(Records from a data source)
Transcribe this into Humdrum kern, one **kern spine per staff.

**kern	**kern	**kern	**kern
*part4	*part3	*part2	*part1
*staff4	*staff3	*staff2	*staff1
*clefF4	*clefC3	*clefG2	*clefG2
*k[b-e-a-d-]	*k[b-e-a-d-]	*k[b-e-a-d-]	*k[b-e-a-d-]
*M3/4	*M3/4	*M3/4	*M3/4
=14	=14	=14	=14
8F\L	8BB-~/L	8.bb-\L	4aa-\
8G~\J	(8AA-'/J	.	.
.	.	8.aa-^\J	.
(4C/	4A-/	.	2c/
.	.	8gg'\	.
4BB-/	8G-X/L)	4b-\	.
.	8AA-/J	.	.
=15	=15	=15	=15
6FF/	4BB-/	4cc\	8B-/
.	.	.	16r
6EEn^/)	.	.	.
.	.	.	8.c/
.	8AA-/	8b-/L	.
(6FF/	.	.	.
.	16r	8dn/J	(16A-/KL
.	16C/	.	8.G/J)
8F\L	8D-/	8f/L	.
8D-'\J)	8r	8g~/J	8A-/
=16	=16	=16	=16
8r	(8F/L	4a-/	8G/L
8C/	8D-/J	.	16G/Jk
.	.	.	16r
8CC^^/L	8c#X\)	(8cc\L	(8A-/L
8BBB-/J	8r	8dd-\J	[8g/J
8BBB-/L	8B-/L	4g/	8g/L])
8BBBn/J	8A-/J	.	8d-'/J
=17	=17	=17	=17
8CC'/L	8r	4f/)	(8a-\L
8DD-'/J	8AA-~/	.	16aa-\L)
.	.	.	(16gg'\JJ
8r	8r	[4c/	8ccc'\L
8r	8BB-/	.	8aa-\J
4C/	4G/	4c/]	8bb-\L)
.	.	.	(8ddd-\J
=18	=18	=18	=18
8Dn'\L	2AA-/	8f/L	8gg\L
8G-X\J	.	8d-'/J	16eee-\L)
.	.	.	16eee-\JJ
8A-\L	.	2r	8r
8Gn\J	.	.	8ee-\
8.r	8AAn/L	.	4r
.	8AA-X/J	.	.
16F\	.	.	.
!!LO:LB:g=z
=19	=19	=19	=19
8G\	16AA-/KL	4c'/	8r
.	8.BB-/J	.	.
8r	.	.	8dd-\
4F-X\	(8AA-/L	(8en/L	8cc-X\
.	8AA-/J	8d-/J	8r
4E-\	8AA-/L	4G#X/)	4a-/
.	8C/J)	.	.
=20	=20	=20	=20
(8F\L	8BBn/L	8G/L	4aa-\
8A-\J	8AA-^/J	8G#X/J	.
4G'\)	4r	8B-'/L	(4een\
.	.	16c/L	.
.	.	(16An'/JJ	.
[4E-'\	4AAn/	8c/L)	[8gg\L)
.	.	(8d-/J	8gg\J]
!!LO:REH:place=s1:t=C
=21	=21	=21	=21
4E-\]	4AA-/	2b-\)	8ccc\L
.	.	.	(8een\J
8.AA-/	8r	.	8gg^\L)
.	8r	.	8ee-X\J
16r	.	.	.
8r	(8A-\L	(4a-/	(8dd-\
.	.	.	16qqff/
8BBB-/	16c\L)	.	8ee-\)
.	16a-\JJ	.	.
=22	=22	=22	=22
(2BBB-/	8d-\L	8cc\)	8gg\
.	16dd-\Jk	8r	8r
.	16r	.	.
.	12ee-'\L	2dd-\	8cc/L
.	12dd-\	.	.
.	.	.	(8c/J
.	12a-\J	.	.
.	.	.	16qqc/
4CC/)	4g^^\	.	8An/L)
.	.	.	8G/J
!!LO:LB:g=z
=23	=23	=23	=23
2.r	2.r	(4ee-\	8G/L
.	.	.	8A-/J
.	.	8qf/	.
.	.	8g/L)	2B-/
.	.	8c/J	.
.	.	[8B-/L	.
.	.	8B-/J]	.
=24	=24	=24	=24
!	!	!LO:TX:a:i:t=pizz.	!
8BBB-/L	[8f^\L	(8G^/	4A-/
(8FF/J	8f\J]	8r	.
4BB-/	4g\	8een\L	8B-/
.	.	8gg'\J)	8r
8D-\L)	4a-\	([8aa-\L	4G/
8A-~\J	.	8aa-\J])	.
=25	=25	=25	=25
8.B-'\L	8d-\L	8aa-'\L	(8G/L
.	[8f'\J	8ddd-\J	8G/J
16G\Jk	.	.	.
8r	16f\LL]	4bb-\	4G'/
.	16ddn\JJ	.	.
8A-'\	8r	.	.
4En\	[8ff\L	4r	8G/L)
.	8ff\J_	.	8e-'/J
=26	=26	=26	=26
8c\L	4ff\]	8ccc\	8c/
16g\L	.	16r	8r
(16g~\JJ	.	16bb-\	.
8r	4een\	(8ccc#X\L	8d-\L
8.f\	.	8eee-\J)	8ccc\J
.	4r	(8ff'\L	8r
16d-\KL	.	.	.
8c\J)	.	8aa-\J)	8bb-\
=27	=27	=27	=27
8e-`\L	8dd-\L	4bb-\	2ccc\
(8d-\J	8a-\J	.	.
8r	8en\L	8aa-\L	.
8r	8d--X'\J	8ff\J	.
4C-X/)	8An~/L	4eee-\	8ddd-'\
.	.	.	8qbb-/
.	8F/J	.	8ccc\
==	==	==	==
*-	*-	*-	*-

- Task to carry out:
Identify each line above that contains the string "kern", and copy every such line in full.

- Exercise output:
Transcribe this into Humdrum kern, one **kern spine per staff.
**kern	**kern	**kern	**kern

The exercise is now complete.